• Job
Pull out each line of the records below that contains the word "upper". Case counts.

• Saved data entries
-.-.-

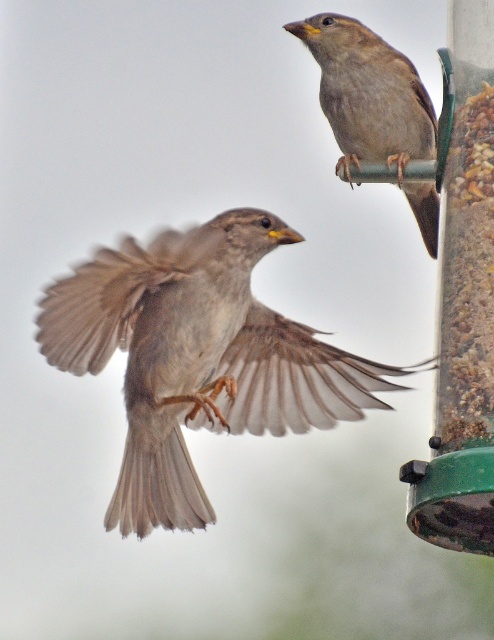
Is brown feathered sparrow at center above brown feathered sparrow at upper right?

No.

Between point (176, 241) and point (342, 83), which one is positioned behind?

The point (342, 83) is more distant.

Where is `brown feathered sparrow at center`? Image resolution: width=494 pixels, height=640 pixels. brown feathered sparrow at center is located at coordinates (198, 356).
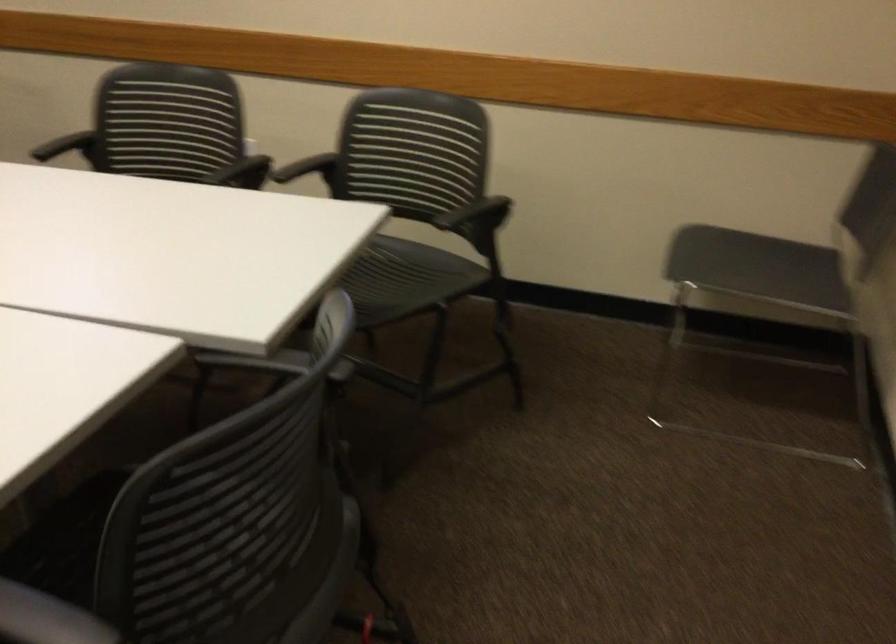
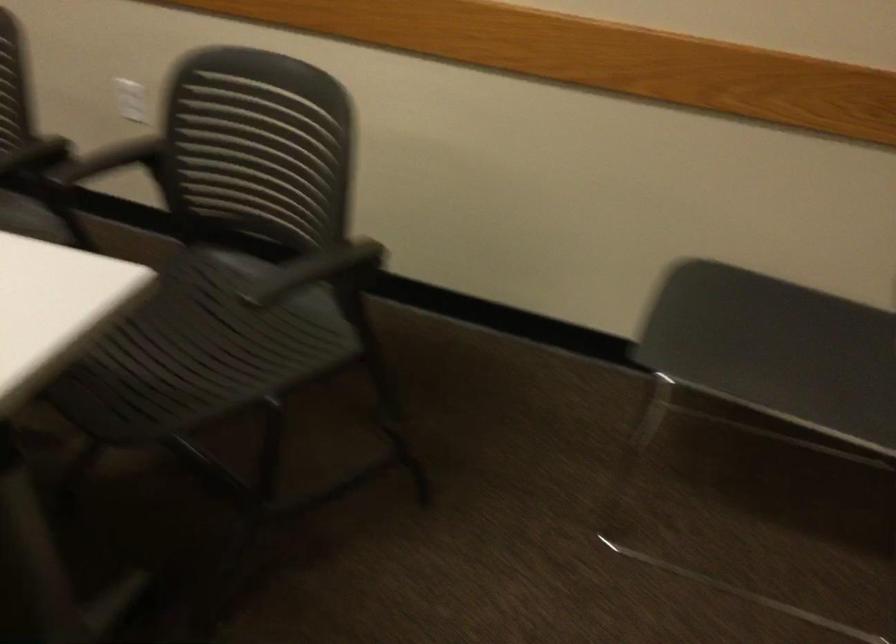
Locate, in the second image, the point that corresponds to (719,257) in the first image.

(714, 323)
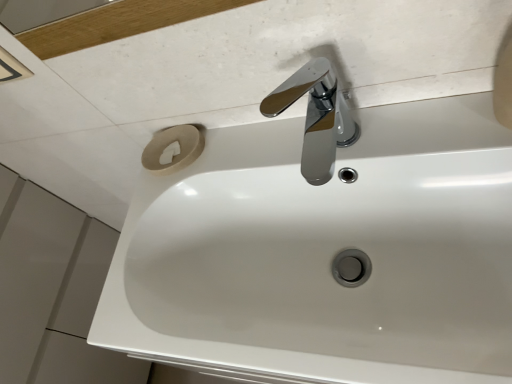
Question: Which is correct: chrome/metallic faucet at upper center is inside white glossy sink at center, or outside of it?

Choices:
 (A) inside
 (B) outside

Answer: (B)

Question: Does point (310, 137) appear closer or farther from the camera than point (414, 286)?

Choices:
 (A) closer
 (B) farther

Answer: (B)

Question: Would you say chrome/metallic faucet at upper center is to the left or to the right of white glossy sink at center in the picture?

Choices:
 (A) left
 (B) right

Answer: (B)

Question: From the image's perspective, is white glossy sink at center above or below chrome/metallic faucet at upper center?

Choices:
 (A) below
 (B) above

Answer: (A)

Question: Would you say white glossy sink at center is to the left or to the right of chrome/metallic faucet at upper center in the picture?

Choices:
 (A) right
 (B) left

Answer: (B)

Question: From a real-world perspective, is white glossy sink at center positioned above or below chrome/metallic faucet at upper center?

Choices:
 (A) above
 (B) below

Answer: (B)

Question: Is white glossy sink at center inside or outside of chrome/metallic faucet at upper center?

Choices:
 (A) inside
 (B) outside

Answer: (B)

-.-.-

• Solved problem
Is brown feathered sparrow at center above brown feathered sparrow at upper right?
Question: Which is correct: chrome/metallic faucet at upper center is inside white glossy sink at center, or outside of it?
Question: Would you say chrome/metallic faucet at upper center is to the left or to the right of white glossy sink at center in the picture?
Question: From the image's perspective, is white glossy sink at center above or below chrome/metallic faucet at upper center?
Question: Would you say white glossy sink at center is to the left or to the right of chrome/metallic faucet at upper center in the picture?
Question: From a real-world perspective, is white glossy sink at center positioned above or below chrome/metallic faucet at upper center?
Question: Is white glossy sink at center inside or outside of chrome/metallic faucet at upper center?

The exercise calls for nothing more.